> _TASK TO COMPLETE_: Give the listing again in full and exactly, apart from its pictures.

> _SUPPLIED INFORMATION_:

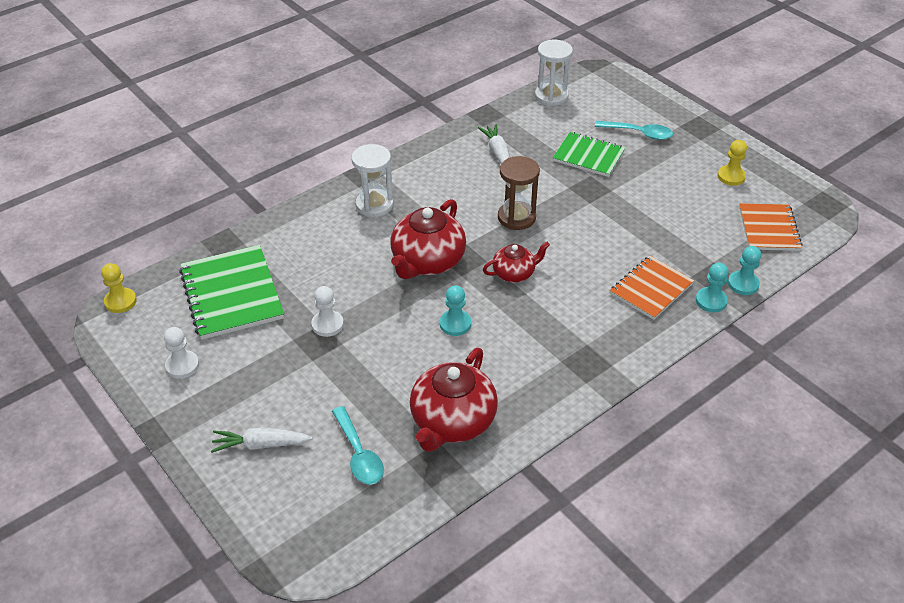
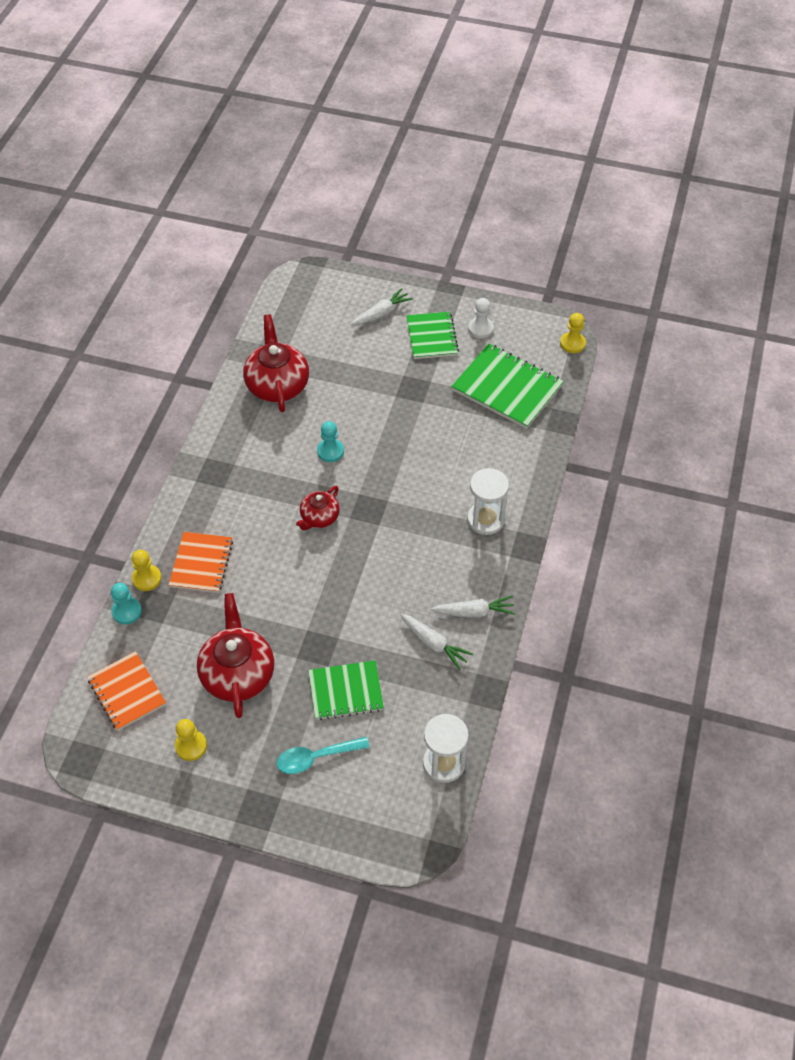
camera: 145 degrees right, 10 degrees up
(239, 385) = (432, 337): none -> green notebook
(327, 324) = (418, 403): white pawn -> none
(359, 454) = (319, 338): turquoise spoon -> none
(427, 262) = (394, 490): red teapot -> red teapot (238, 674)
(448, 156) = (474, 612): none -> white carrot
(516, 217) = (358, 575): brown hourglass -> none
(711, 301) = (147, 578): turquoise pawn -> yellow pawn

> _RESULT OF THE EXERCISE_:
camera: 145 degrees right, 10 degrees up
(239, 385) = (432, 337): none -> green notebook
(327, 324) = (418, 403): white pawn -> none
(359, 454) = (319, 338): turquoise spoon -> none
(427, 262) = (394, 490): red teapot -> red teapot (238, 674)
(448, 156) = (474, 612): none -> white carrot
(516, 217) = (358, 575): brown hourglass -> none
(711, 301) = (147, 578): turquoise pawn -> yellow pawn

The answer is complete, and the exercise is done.